== Your task ==
Each line in the entries below that holds the string "brązowy" must be copied.
○ ○ ○ ○ ○ ○ ○
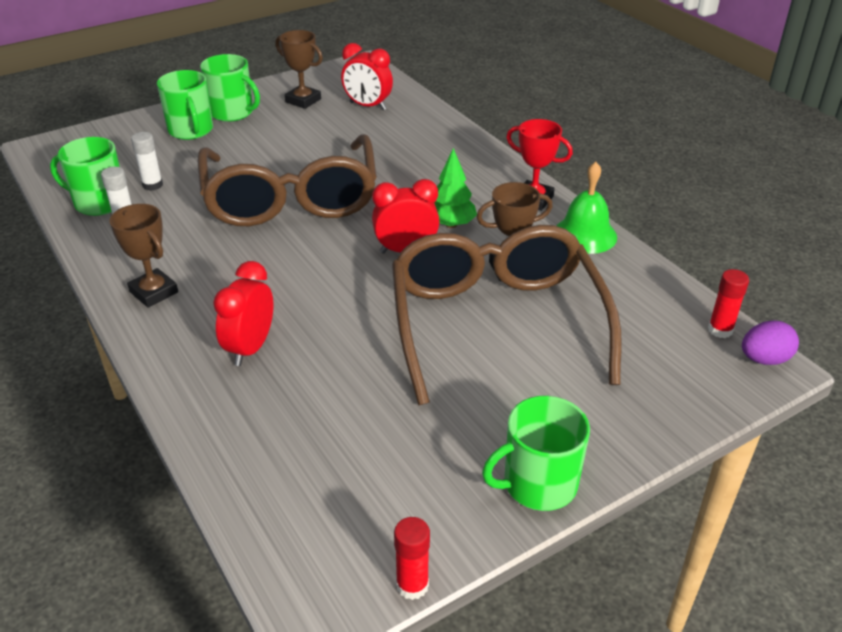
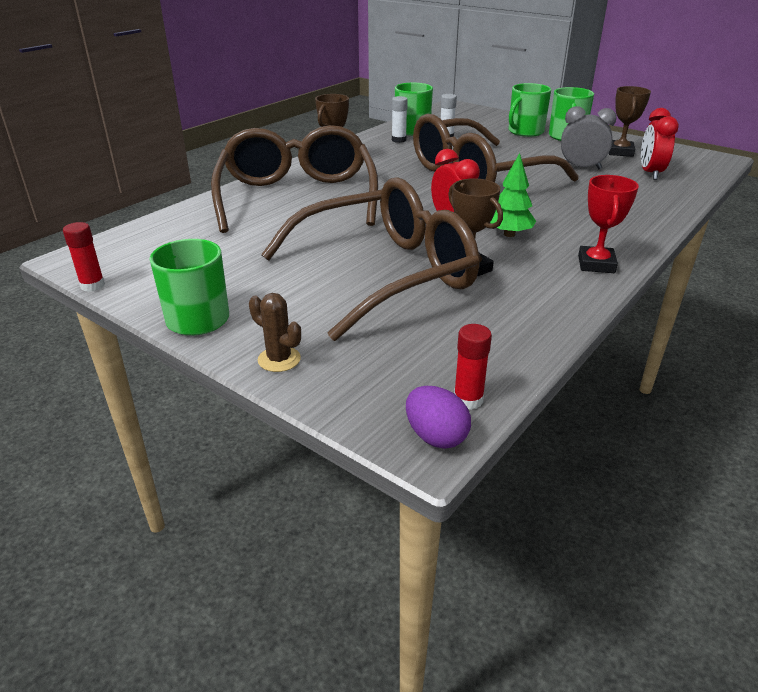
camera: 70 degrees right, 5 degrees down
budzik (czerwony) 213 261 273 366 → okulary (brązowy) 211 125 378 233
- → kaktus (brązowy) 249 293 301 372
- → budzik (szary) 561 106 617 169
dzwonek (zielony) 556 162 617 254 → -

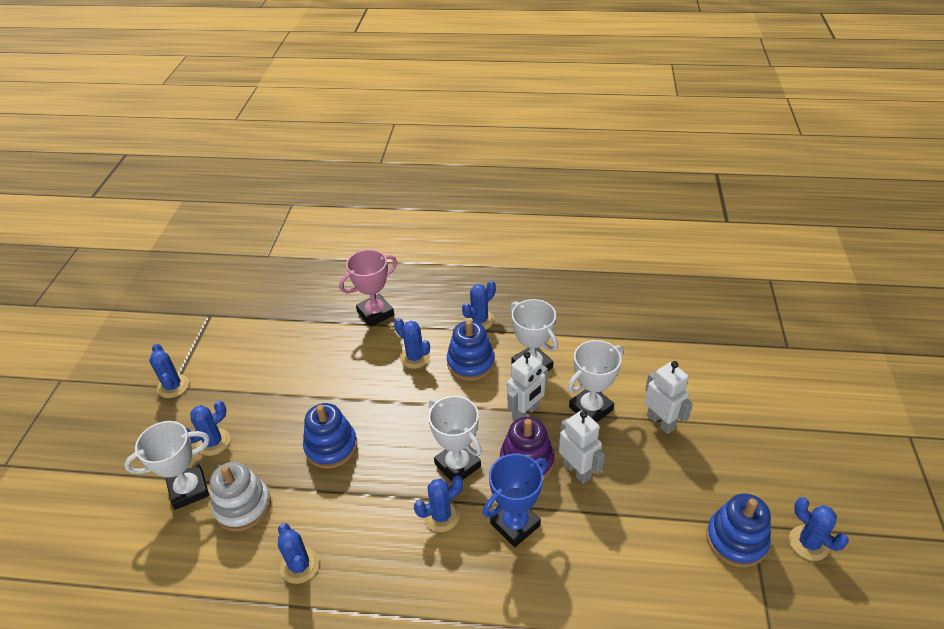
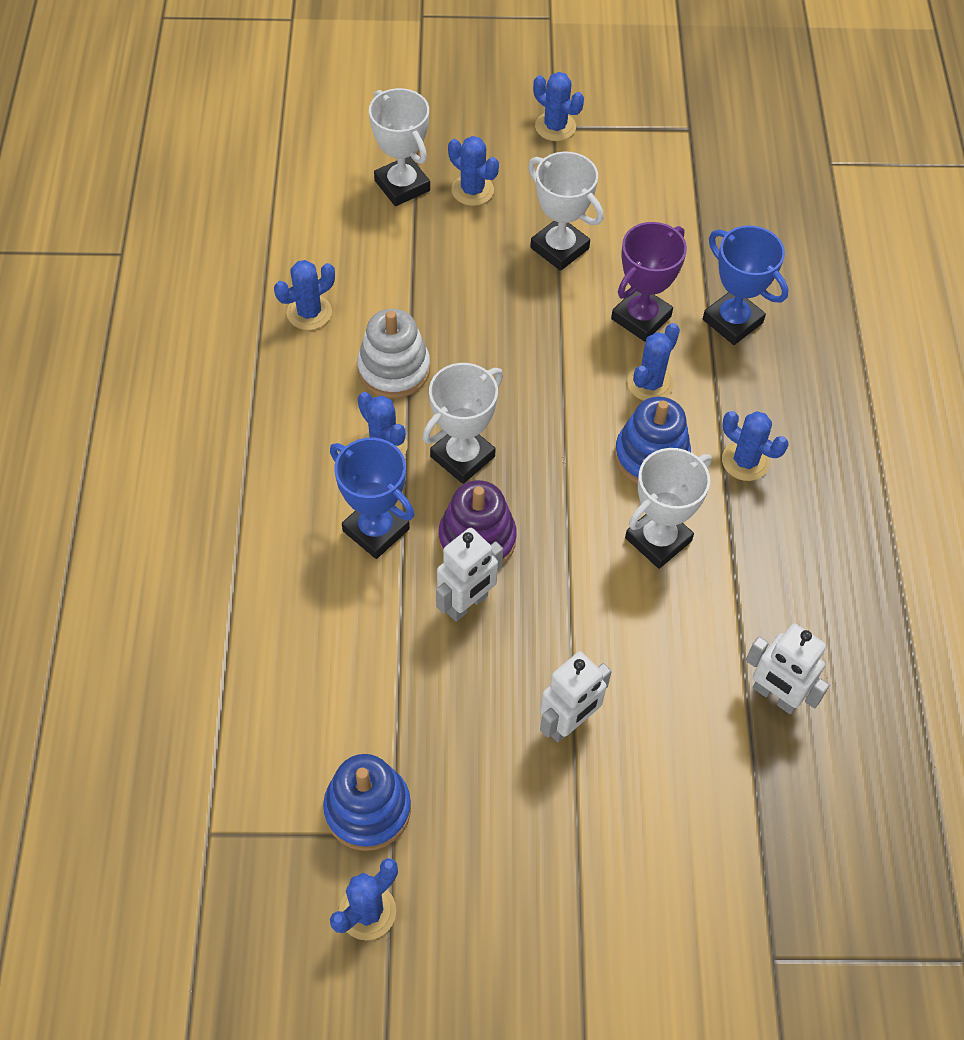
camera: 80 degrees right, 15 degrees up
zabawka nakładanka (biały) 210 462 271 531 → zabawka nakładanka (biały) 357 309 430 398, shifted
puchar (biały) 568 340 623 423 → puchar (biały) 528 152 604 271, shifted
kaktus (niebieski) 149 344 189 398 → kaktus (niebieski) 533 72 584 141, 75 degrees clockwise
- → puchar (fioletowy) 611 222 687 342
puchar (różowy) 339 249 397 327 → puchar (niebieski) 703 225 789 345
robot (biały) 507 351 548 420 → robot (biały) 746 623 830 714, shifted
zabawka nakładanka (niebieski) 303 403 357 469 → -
○ ○ ○ ○ ○ ○ ○
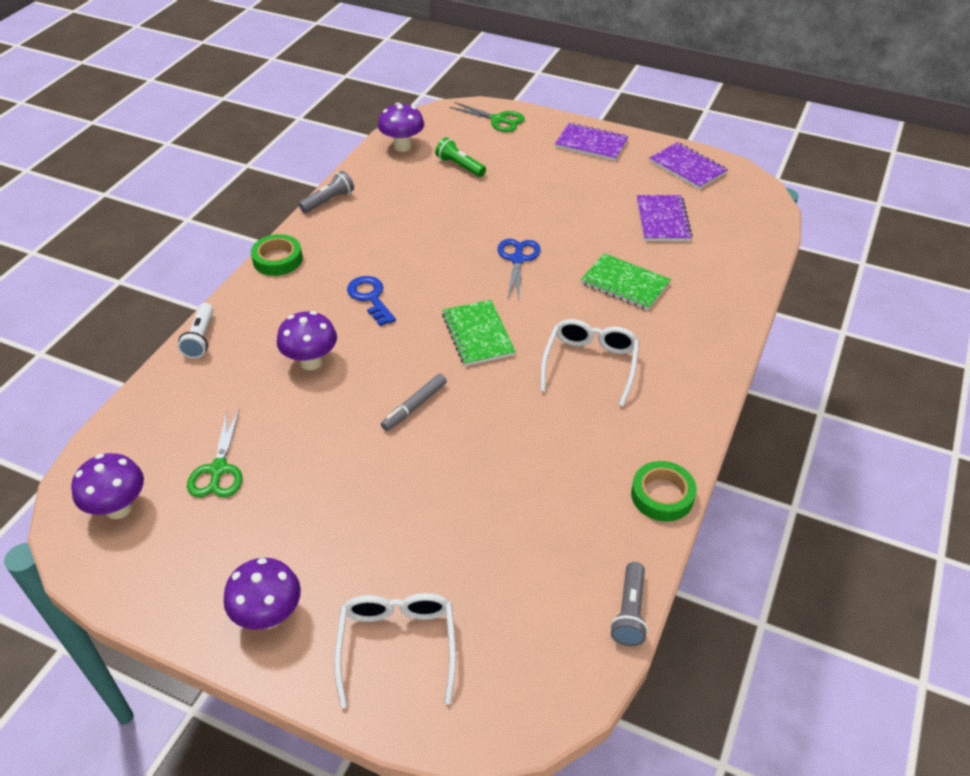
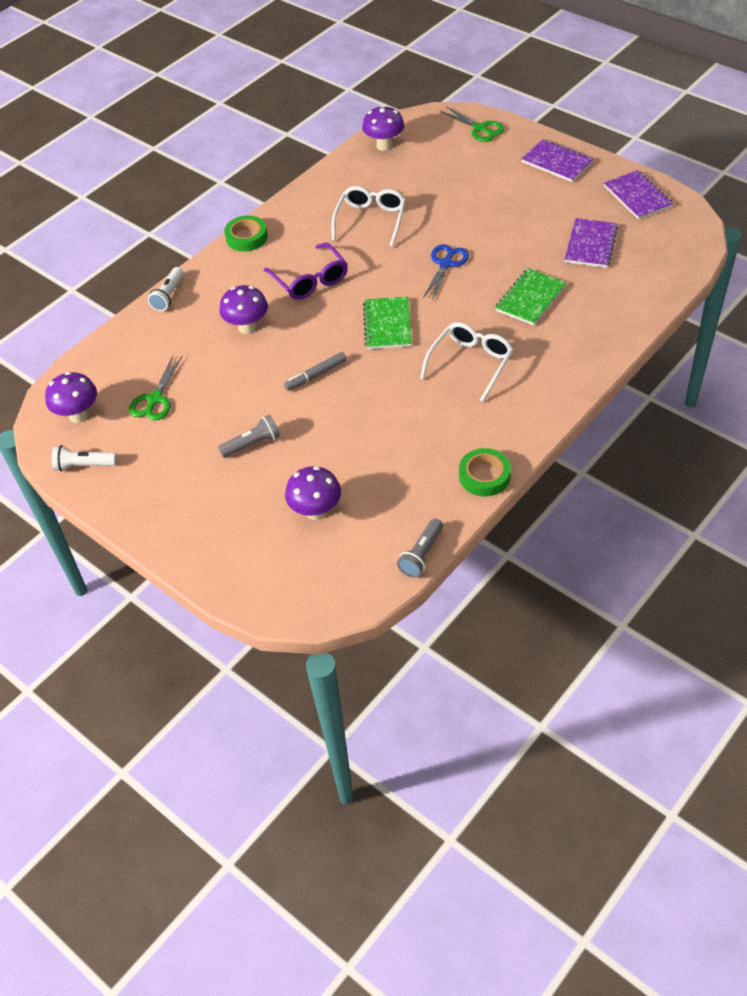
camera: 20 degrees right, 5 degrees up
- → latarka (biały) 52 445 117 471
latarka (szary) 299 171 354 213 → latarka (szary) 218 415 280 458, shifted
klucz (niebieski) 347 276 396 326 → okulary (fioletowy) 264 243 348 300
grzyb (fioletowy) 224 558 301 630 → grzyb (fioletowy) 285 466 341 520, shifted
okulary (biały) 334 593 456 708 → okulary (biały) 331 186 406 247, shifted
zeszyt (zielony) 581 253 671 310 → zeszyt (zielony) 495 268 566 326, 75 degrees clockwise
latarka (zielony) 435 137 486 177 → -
○ ○ ○ ○ ○ ○ ○
== Finished exercise ==
budzik (czerwony) 213 261 273 366 → okulary (brązowy) 211 125 378 233
- → kaktus (brązowy) 249 293 301 372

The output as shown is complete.